Scene change data:
=== Section Start ===

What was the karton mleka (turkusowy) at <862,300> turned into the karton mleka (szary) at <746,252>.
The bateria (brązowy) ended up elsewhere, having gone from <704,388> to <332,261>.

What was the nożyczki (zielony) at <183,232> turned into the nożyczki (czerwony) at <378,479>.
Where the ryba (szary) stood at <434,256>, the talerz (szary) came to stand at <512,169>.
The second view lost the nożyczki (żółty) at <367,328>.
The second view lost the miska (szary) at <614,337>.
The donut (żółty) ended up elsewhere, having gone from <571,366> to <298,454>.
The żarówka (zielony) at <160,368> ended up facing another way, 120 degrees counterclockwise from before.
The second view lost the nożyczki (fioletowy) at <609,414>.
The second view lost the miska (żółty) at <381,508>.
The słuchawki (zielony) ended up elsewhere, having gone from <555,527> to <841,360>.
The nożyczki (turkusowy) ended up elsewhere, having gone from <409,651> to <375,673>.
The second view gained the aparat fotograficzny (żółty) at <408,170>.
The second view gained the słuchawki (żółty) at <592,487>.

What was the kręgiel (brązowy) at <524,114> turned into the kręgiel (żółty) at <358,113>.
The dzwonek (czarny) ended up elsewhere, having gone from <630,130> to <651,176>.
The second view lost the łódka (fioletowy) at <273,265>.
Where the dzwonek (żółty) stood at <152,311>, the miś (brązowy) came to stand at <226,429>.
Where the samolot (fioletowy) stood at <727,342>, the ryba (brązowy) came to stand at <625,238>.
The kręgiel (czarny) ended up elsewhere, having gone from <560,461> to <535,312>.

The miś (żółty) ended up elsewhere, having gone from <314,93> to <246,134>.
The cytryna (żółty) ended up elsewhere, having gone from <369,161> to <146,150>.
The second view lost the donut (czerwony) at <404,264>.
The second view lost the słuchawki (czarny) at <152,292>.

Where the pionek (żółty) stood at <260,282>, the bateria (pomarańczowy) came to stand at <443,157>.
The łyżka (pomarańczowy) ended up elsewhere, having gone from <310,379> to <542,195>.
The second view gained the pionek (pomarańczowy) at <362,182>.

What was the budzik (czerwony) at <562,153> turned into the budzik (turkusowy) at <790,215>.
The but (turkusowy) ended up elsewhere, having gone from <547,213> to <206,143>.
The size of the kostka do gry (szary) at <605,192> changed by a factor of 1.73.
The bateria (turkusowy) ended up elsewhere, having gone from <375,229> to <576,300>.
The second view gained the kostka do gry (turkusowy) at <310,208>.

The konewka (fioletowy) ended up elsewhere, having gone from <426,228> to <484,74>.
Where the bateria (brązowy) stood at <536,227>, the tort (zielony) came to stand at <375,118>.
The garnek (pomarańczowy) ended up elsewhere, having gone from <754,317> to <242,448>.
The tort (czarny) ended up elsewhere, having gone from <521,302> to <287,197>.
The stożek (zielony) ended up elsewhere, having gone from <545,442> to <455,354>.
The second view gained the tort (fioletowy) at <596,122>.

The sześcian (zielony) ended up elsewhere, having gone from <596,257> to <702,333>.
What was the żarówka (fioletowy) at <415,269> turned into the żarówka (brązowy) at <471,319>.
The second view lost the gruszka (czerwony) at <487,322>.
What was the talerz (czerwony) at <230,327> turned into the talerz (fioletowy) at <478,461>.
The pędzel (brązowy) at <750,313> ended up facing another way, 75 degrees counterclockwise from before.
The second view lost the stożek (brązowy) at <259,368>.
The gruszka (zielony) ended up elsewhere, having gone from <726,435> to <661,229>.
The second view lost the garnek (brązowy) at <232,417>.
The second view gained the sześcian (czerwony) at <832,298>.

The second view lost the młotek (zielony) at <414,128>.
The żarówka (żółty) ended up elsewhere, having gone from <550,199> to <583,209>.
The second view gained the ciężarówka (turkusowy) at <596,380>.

=== Section End ===

Copy out all lines from the records where the word "sześcian" appears.

The sześcian (zielony) ended up elsewhere, having gone from <596,257> to <702,333>.
The second view gained the sześcian (czerwony) at <832,298>.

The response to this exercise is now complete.